* **EXERCISE OBJECTIVE**
Repeat every line of the data exactly; no picture belongs in the copy.

* **STORED DATA**
::::::

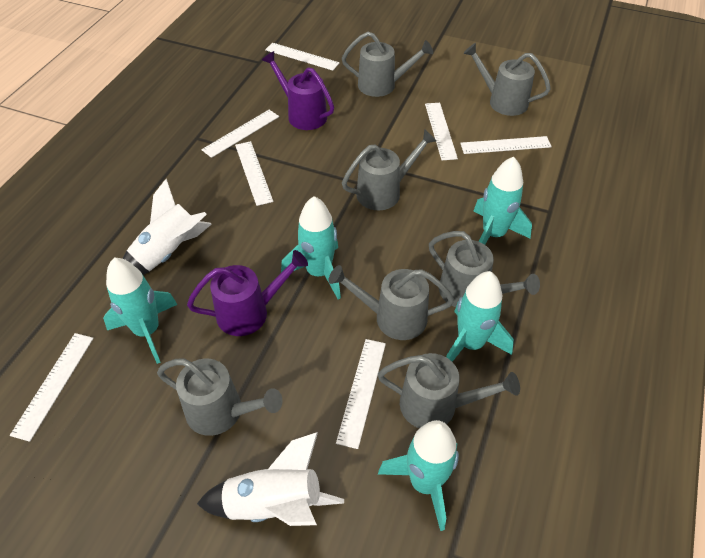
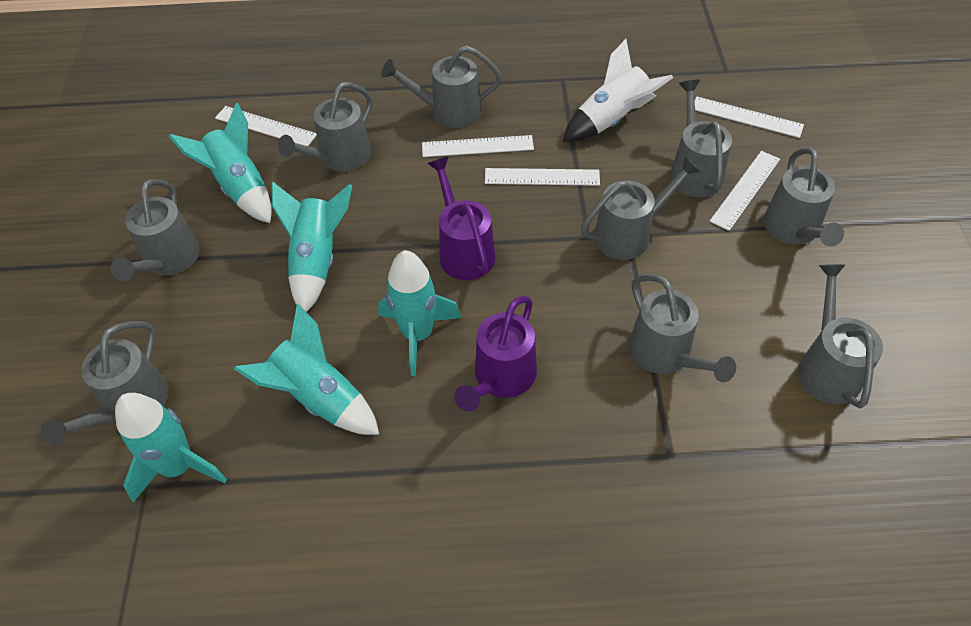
grey watering can: 7 -> 9
white rocket: 2 -> 1
white ruler: 7 -> 5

::::::

* **FINISHED EXERCISE**
grey watering can: 7 -> 9
white rocket: 2 -> 1
white ruler: 7 -> 5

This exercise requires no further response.